> _What you have to do_
Filter the material, keeping only lines with the word "domino".

> _Recorded information_

|---|

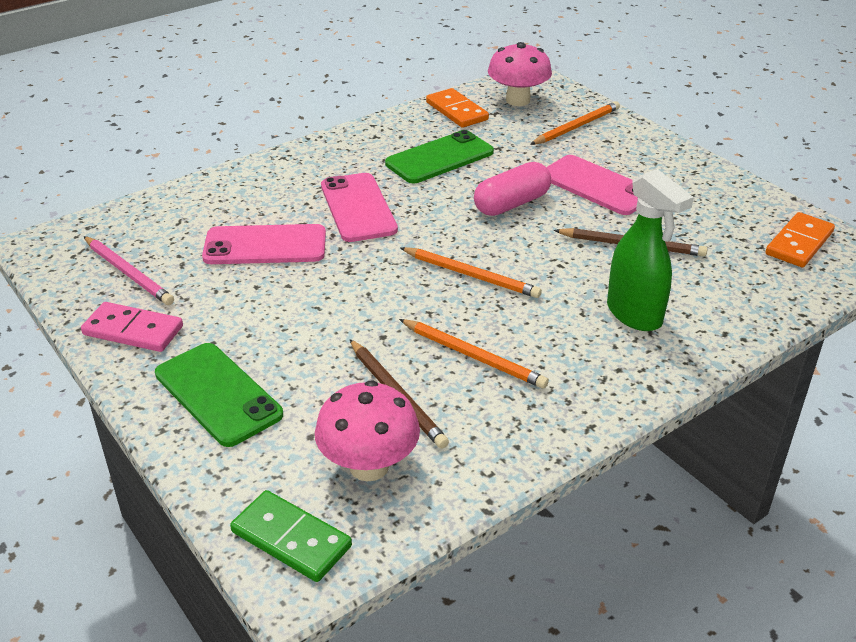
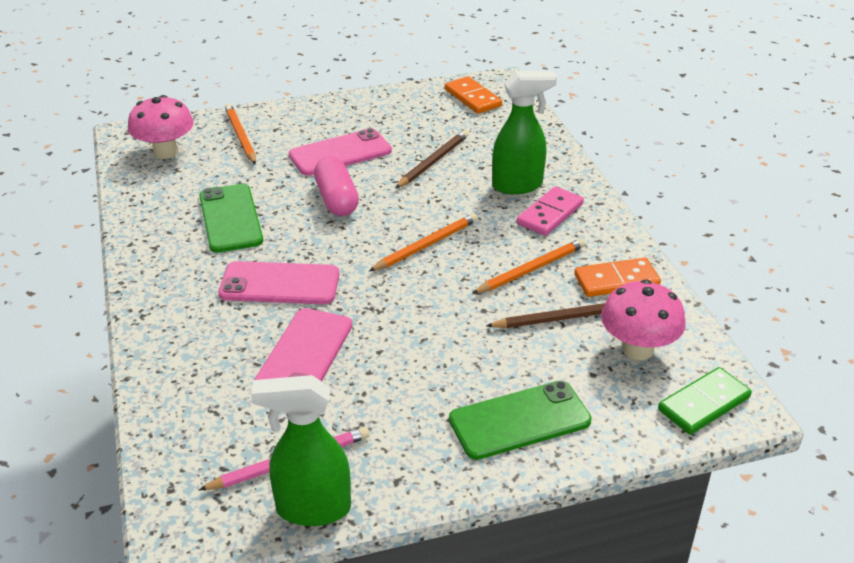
camera: 70 degrees left, 0 degrees up
(77, 298) = (312, 509): none -> green spray bottle
(133, 330) = (396, 468): pink domino -> pink domino (550, 214)
(456, 111) = (153, 189): orange domino -> orange domino (616, 281)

|---|

> _Answer space_
(133, 330) = (396, 468): pink domino -> pink domino (550, 214)
(456, 111) = (153, 189): orange domino -> orange domino (616, 281)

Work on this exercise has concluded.